Task goal ▸
Look below for the line that contains "R3: 620 (SUM, VI) -> 680 (SUM, VI)", then copy it and each following line to the end of the records, minus any pictures.

□ □ □ □ □

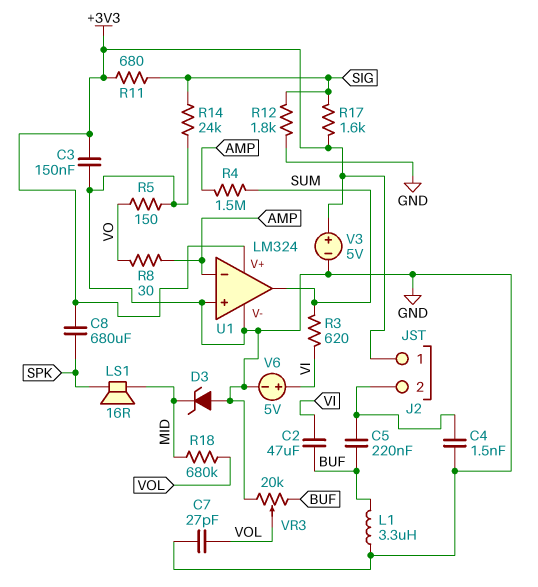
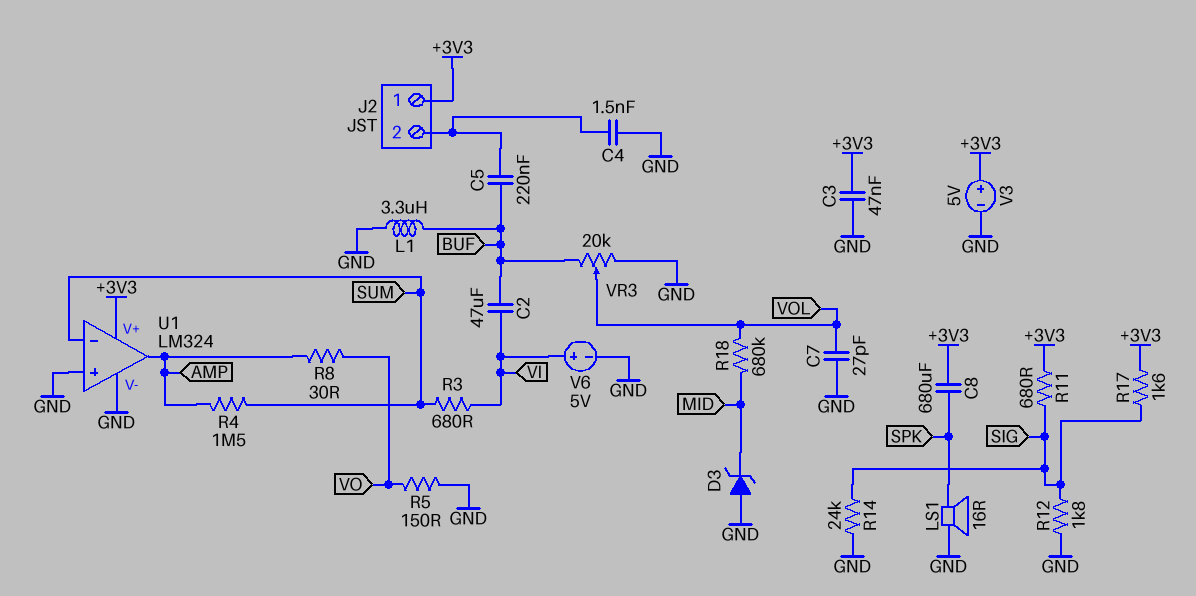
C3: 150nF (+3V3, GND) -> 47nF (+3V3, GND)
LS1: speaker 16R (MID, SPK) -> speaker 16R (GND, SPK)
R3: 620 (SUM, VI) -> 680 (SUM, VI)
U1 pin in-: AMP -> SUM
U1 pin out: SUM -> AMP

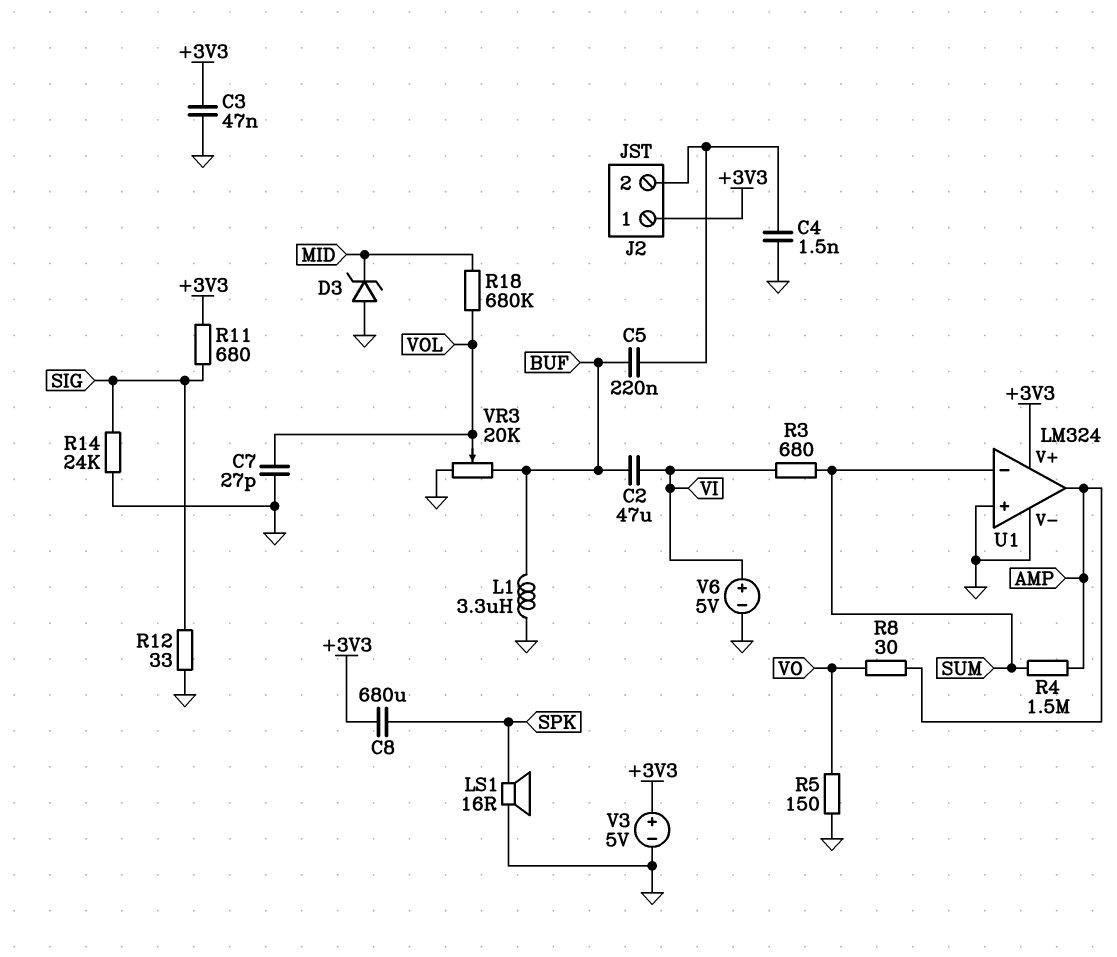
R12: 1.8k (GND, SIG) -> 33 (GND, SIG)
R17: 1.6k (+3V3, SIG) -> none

□ □ □ □ □

Response ▸
R3: 620 (SUM, VI) -> 680 (SUM, VI)
U1 pin in-: AMP -> SUM
U1 pin out: SUM -> AMP

R12: 1.8k (GND, SIG) -> 33 (GND, SIG)
R17: 1.6k (+3V3, SIG) -> none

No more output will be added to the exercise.